DATA IN THIS EXERCISE section start

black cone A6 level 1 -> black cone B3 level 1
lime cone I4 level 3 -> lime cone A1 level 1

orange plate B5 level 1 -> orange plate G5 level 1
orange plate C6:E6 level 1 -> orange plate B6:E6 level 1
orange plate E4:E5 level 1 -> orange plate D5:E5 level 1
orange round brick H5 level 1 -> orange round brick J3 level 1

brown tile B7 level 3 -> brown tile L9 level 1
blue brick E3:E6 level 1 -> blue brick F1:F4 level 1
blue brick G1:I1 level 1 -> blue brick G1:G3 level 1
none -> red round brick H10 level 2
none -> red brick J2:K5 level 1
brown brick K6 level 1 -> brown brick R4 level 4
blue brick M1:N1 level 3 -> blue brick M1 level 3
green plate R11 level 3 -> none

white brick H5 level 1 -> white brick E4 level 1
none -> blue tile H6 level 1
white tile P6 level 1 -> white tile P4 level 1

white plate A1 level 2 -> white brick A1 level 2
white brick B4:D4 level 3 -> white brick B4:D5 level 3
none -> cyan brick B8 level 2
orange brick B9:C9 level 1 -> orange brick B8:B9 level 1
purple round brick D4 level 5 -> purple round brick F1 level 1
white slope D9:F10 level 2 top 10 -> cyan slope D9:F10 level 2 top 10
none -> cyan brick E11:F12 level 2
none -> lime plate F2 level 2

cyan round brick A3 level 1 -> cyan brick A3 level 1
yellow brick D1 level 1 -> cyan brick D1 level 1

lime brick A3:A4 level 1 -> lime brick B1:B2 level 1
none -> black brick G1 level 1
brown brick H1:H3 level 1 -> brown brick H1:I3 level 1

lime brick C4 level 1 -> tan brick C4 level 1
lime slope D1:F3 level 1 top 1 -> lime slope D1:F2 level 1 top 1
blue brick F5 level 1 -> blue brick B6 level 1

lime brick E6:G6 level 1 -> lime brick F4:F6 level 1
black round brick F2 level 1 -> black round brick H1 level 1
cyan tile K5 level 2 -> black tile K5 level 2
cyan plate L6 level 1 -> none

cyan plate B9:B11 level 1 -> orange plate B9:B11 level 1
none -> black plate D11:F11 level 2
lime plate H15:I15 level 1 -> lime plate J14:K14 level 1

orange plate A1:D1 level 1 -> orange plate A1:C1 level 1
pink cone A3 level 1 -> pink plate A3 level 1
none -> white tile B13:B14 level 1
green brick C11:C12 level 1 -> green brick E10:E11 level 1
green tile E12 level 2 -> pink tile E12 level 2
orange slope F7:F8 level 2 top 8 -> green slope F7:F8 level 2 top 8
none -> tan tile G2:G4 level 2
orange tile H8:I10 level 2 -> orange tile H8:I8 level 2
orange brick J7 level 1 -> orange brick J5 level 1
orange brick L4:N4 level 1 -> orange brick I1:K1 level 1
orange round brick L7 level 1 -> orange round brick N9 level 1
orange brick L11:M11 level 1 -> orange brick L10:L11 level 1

DATA IN THIS EXERCISE section end

# TASK INSTRUCTIONS:
Copy from the entries only those lines that hold the word "brown".

# TASK RESPONSE:
brown tile B7 level 3 -> brown tile L9 level 1
brown brick K6 level 1 -> brown brick R4 level 4
brown brick H1:H3 level 1 -> brown brick H1:I3 level 1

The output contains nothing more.